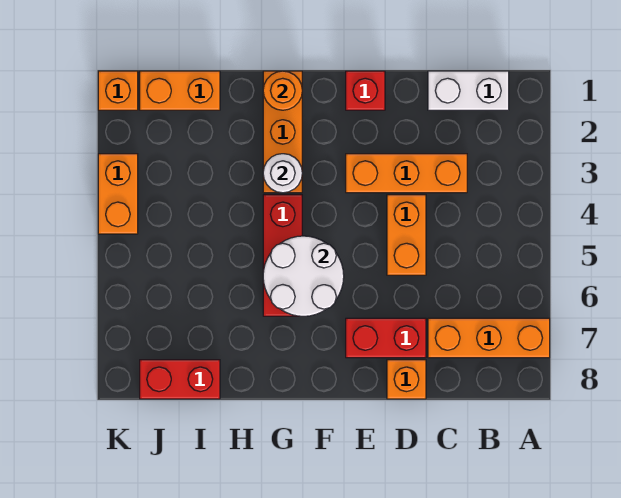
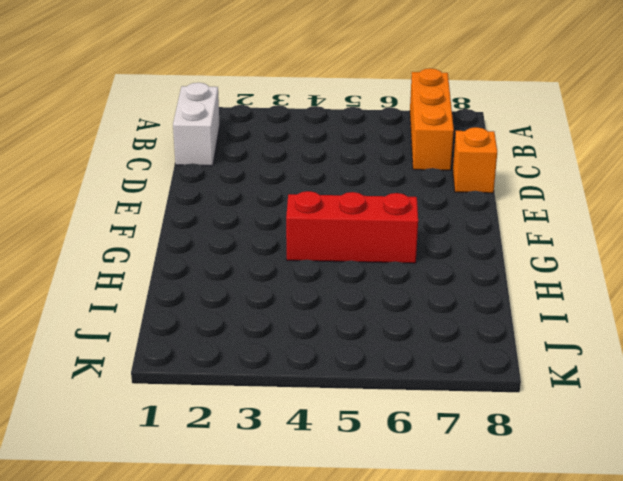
none -> orange brick C3:E3 level 1
none -> orange brick D4:D5 level 1
none -> red brick D7:E7 level 1

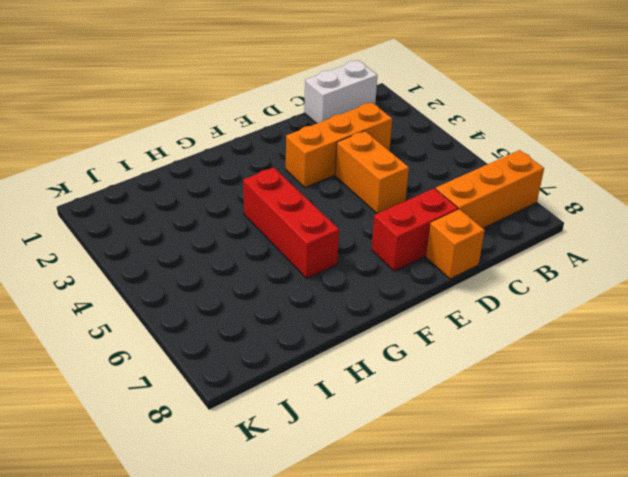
none -> red brick E1 level 1
none -> orange brick G1:G3 level 1
none -> orange brick I1:J1 level 1

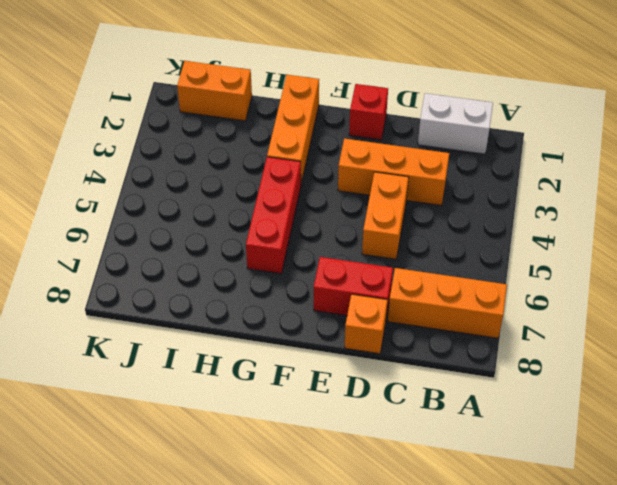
none -> red brick I8:J8 level 1
none -> orange brick K1 level 1
none -> orange brick K3:K4 level 1

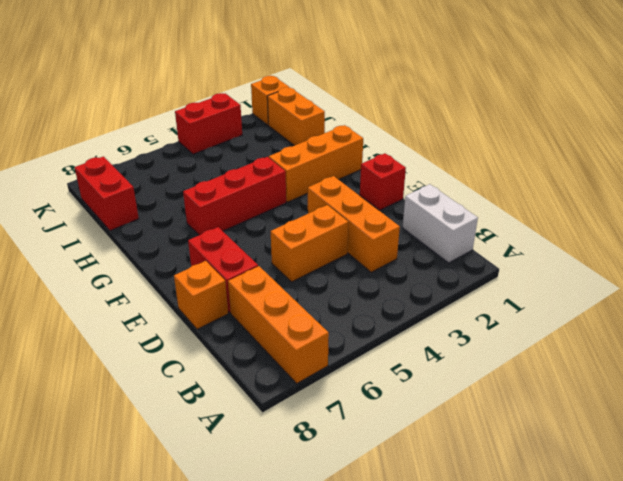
red brick K3:K4 level 1 -> orange brick K3:K4 level 1
none -> white round brick F5:G6 level 2
none -> orange round brick G1 level 2
none -> white round brick G3 level 2

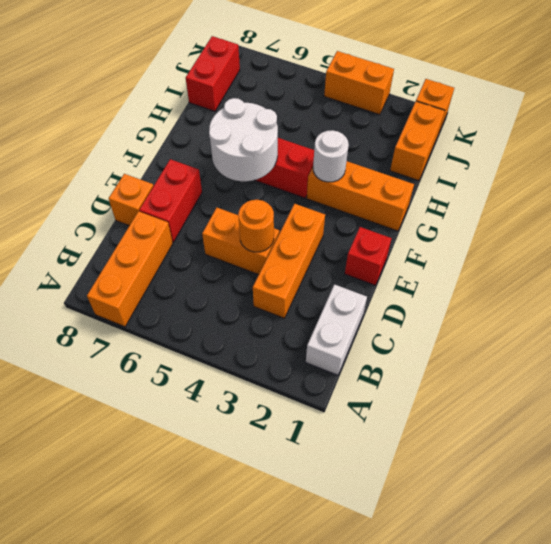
orange round brick D4 level 2 -> orange round brick G1 level 2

^^^^^^^^^^^^^^^^

• _Exercise instructions_: Each line holding "white" in the records should be copied out.

• _Exercise answer_:
none -> white round brick F5:G6 level 2
none -> white round brick G3 level 2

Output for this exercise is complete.